Records from a data source:

────

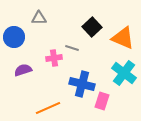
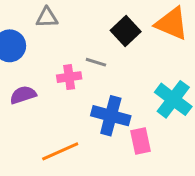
orange triangle: (123, 38) -> (172, 24), moved
pink rectangle: (102, 101) -> (140, 141), turned -30

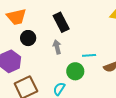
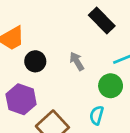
black rectangle: (61, 22) -> (102, 21), moved

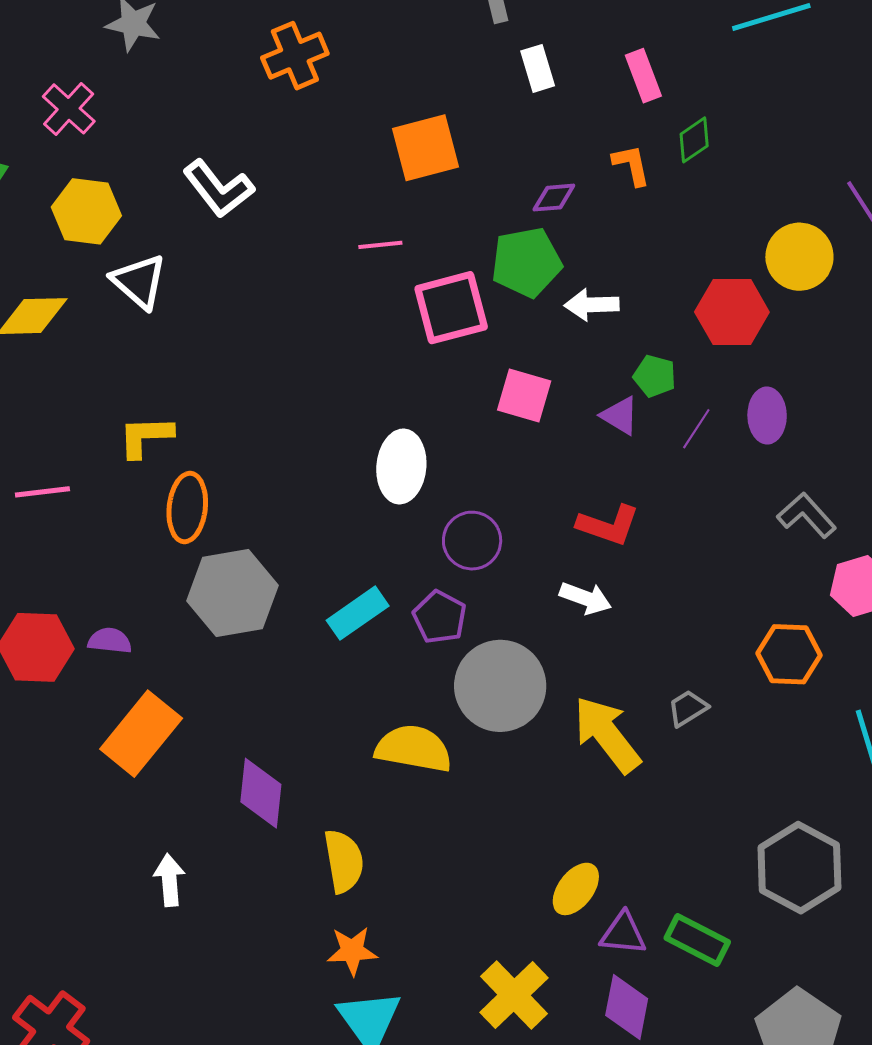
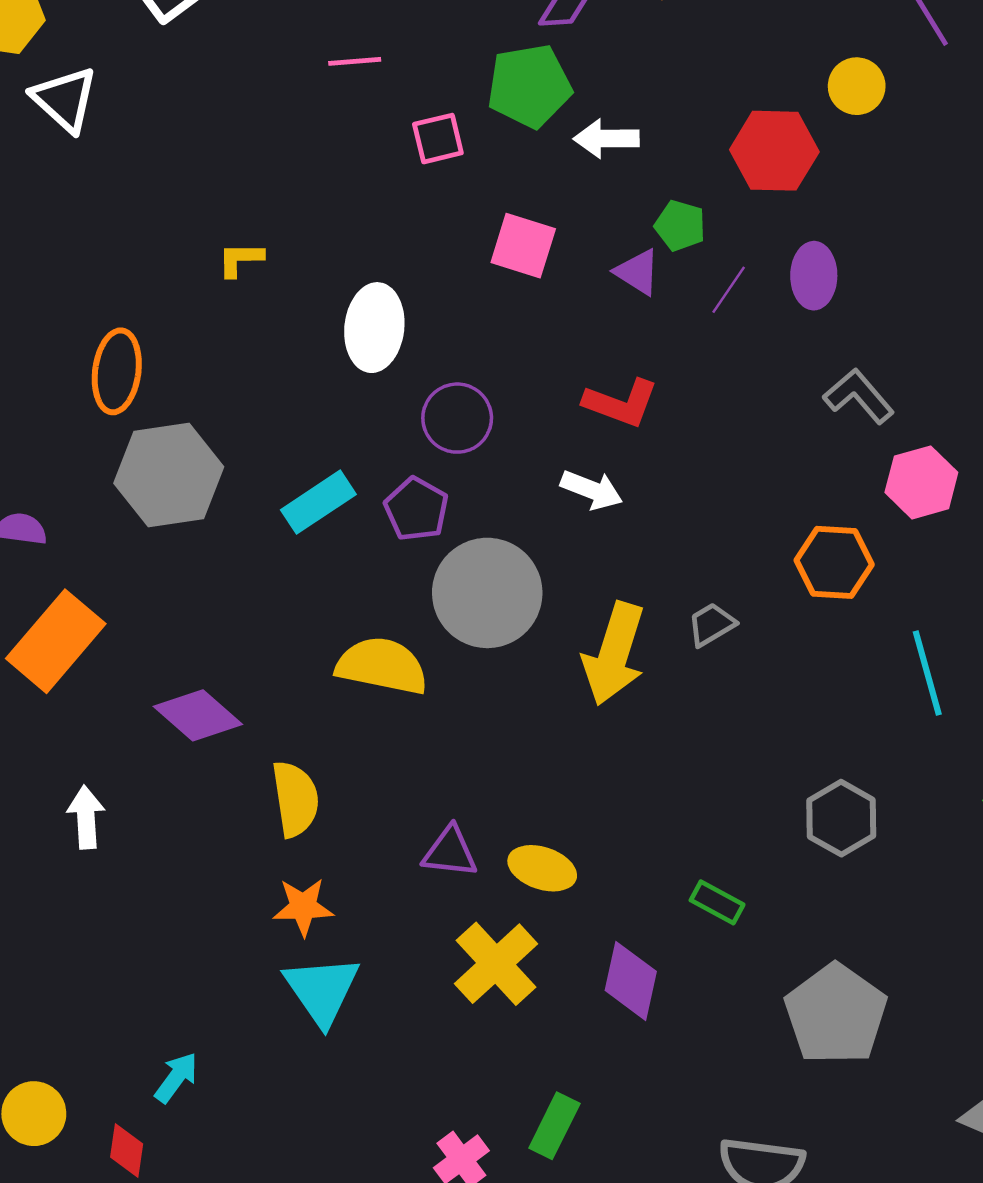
yellow circle: (799, 257) -> (857, 86), size x0.7
pink square: (451, 308) -> (438, 139), size x0.6
yellow L-shape: (146, 437) -> (240, 259), moved, size x0.7
yellow arrow: (607, 734) -> (614, 654), turned -126
purple diamond: (261, 793) -> (198, 715), turned -56
gray hexagon: (799, 868) -> (841, 818), size x0.7
yellow ellipse: (576, 889) -> (542, 868), moved, turned 70
purple triangle: (623, 934) -> (450, 852), moved
green rectangle: (697, 940) -> (717, 902), size x0.7

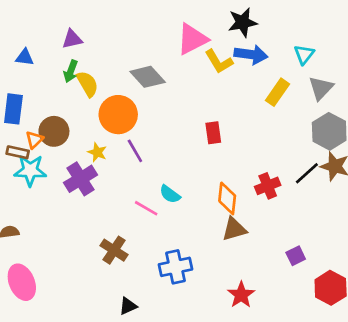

────

Work instruction: Only the pictures are to be excluded; all other parts of the records above are to be given exactly.

Completed task:
orange triangle: (123, 38) -> (172, 24), moved
pink rectangle: (102, 101) -> (140, 141), turned -30

black rectangle: (61, 22) -> (102, 21), moved

yellow circle: (799, 257) -> (857, 86), size x0.7
pink square: (451, 308) -> (438, 139), size x0.6
yellow L-shape: (146, 437) -> (240, 259), moved, size x0.7
yellow arrow: (607, 734) -> (614, 654), turned -126
purple diamond: (261, 793) -> (198, 715), turned -56
gray hexagon: (799, 868) -> (841, 818), size x0.7
yellow ellipse: (576, 889) -> (542, 868), moved, turned 70
purple triangle: (623, 934) -> (450, 852), moved
green rectangle: (697, 940) -> (717, 902), size x0.7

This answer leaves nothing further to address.